== TASK INSTRUCTIONS ==
Copy nothing before the line containing "S1: button (COM, SIG13)". Reproduce that line and all that follow, exactly, through the end of the records.

== DATA UNDER STUDY ==

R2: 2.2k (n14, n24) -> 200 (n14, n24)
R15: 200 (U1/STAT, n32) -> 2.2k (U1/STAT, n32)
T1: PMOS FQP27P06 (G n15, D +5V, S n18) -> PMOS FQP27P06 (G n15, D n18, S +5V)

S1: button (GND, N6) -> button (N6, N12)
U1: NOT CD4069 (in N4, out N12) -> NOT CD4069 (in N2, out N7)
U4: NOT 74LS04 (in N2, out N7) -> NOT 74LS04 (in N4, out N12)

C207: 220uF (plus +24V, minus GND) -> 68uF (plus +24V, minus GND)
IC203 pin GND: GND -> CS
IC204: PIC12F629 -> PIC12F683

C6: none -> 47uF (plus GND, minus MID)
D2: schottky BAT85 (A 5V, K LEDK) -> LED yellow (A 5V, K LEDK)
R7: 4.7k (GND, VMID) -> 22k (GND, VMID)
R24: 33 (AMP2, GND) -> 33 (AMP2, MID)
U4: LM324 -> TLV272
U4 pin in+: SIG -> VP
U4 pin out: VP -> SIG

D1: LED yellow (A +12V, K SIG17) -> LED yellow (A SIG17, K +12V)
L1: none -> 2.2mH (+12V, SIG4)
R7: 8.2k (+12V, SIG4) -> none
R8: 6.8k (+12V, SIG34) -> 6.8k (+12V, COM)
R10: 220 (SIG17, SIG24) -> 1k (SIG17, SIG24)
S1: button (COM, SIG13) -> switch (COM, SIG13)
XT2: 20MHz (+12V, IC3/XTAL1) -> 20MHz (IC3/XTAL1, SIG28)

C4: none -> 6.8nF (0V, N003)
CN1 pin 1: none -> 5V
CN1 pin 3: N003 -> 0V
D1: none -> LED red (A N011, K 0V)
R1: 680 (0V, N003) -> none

== REPLY ==
S1: button (COM, SIG13) -> switch (COM, SIG13)
XT2: 20MHz (+12V, IC3/XTAL1) -> 20MHz (IC3/XTAL1, SIG28)

C4: none -> 6.8nF (0V, N003)
CN1 pin 1: none -> 5V
CN1 pin 3: N003 -> 0V
D1: none -> LED red (A N011, K 0V)
R1: 680 (0V, N003) -> none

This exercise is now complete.